• [WHAT YOU WILL DO] With pictures left out, set down every record word for word.

(Spatial reasoning data)
┌──

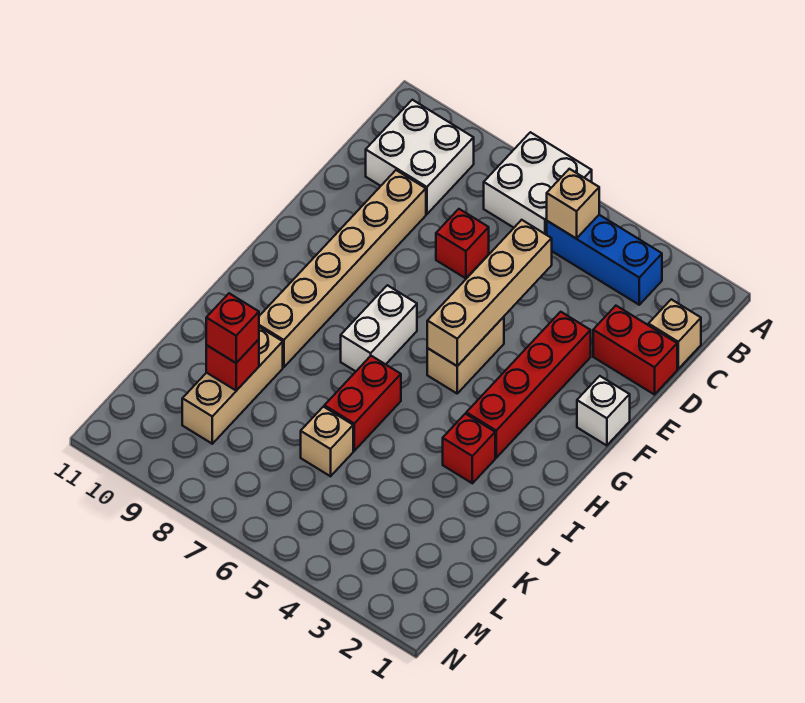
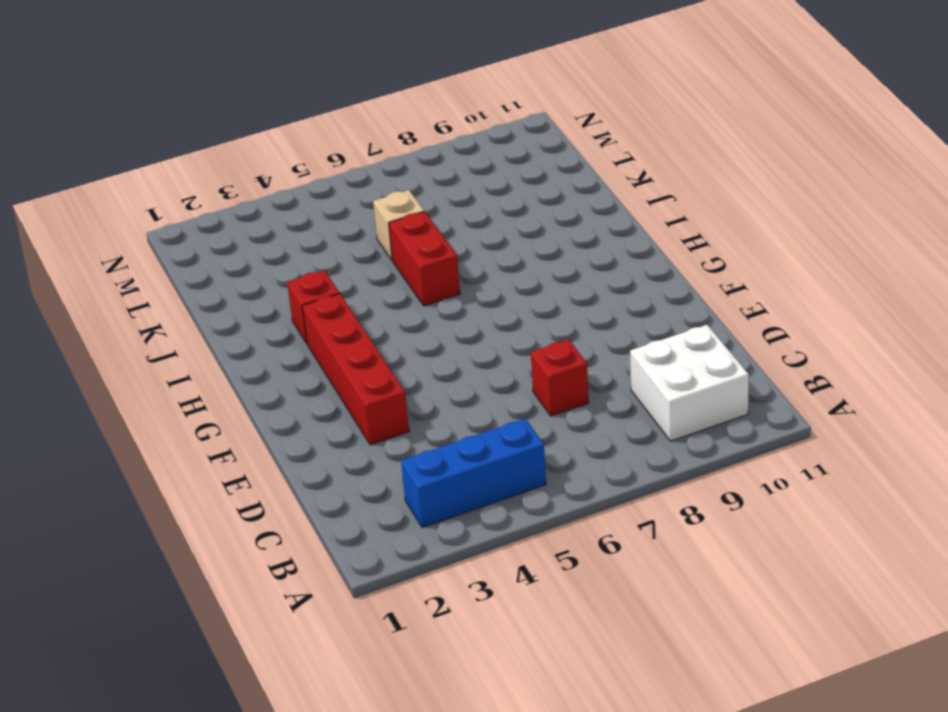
none -> white brick A6:B7 level 1
none -> tan brick C1 level 1
none -> red brick D1:D2 level 1

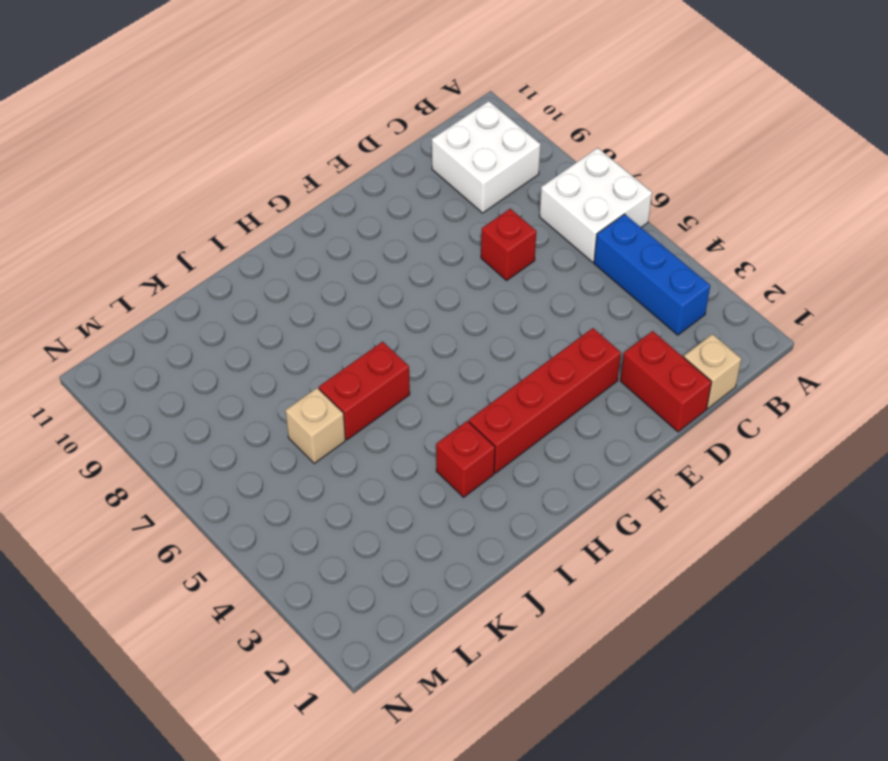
none -> tan brick D9:I9 level 1
none -> white brick F1 level 1
none -> tan brick F5:G5 level 1

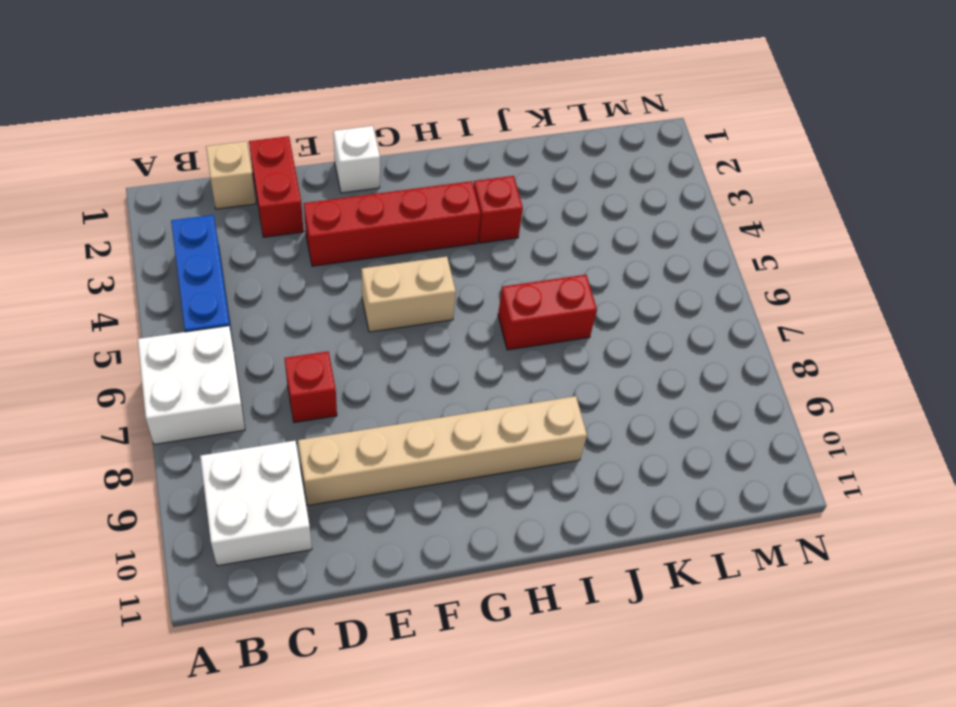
none -> white brick G7:H7 level 1
none -> tan brick J9:L9 level 1
none -> tan brick K6 level 1

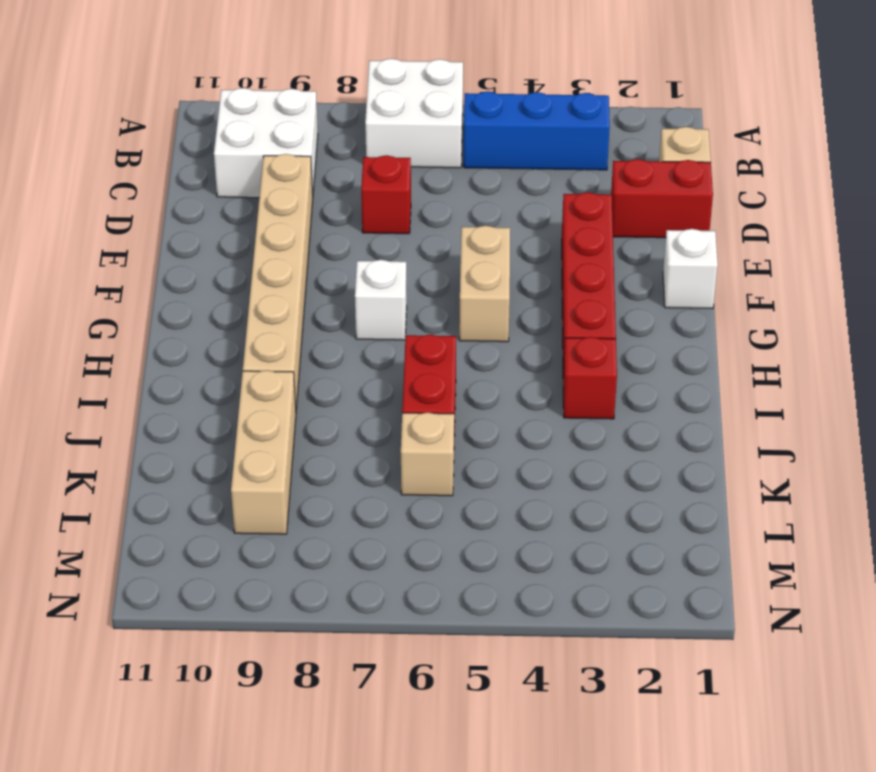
white brick G7 level 1 -> white brick G7:H7 level 1
none -> tan brick B5 level 2
none -> tan brick D5:G5 level 2
none -> red brick K9 level 2

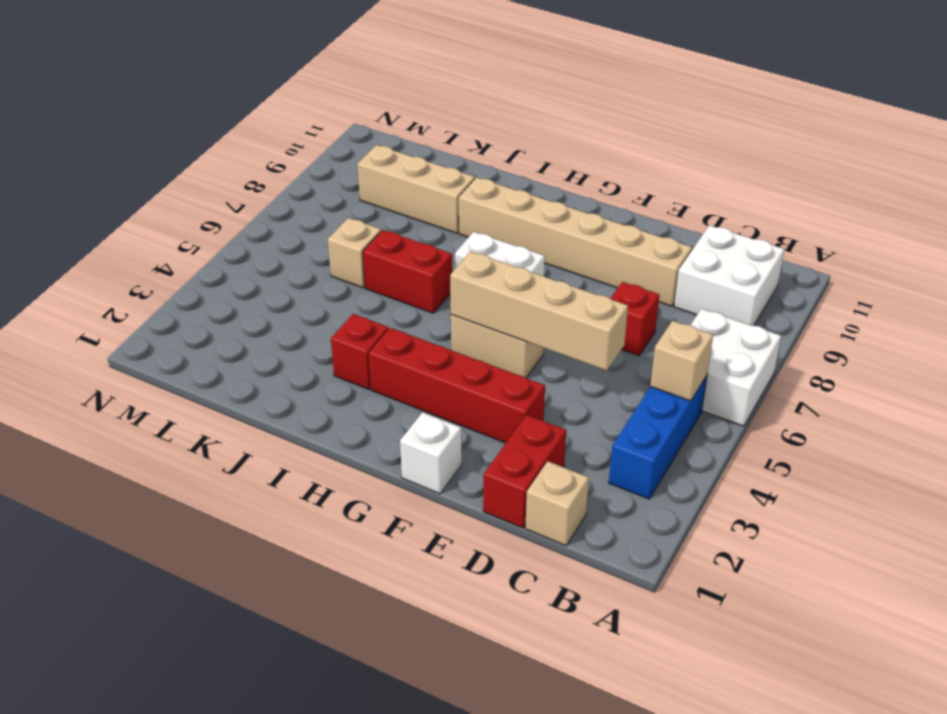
none -> red brick K9 level 2
none -> red brick K9 level 3

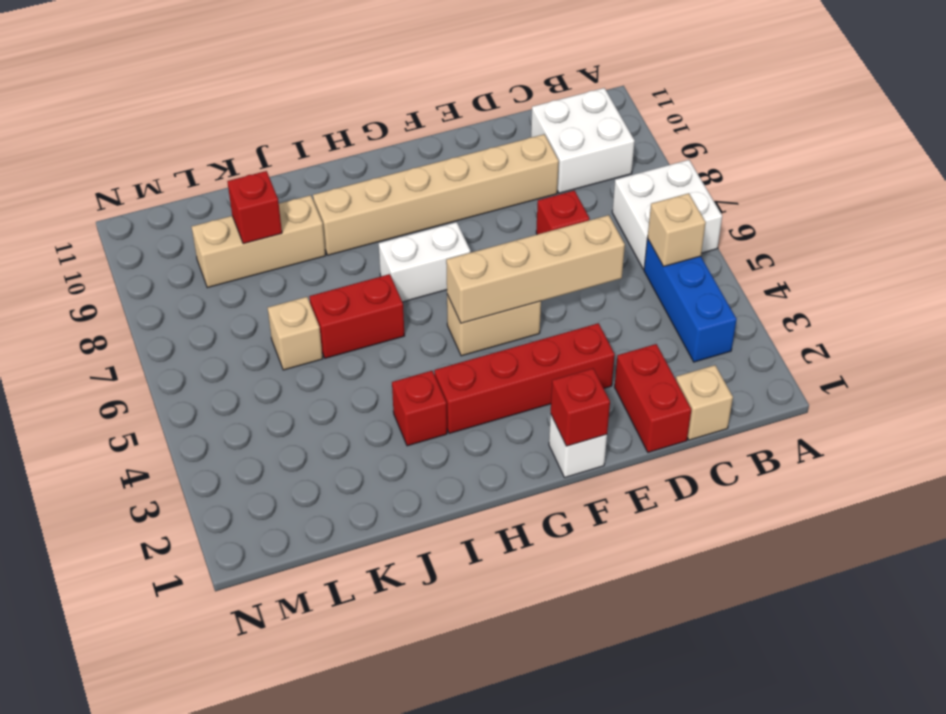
red brick F1 level 2 -> red brick K9 level 3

└──

• [ANSWER]
none -> white brick A6:B7 level 1
none -> tan brick C1 level 1
none -> red brick D1:D2 level 1

none -> tan brick D9:I9 level 1
none -> white brick F1 level 1
none -> tan brick F5:G5 level 1

none -> white brick G7:H7 level 1
none -> tan brick J9:L9 level 1
none -> tan brick K6 level 1

white brick G7 level 1 -> white brick G7:H7 level 1
none -> tan brick B5 level 2
none -> tan brick D5:G5 level 2
none -> red brick K9 level 2

none -> red brick K9 level 2
none -> red brick K9 level 3

red brick F1 level 2 -> red brick K9 level 3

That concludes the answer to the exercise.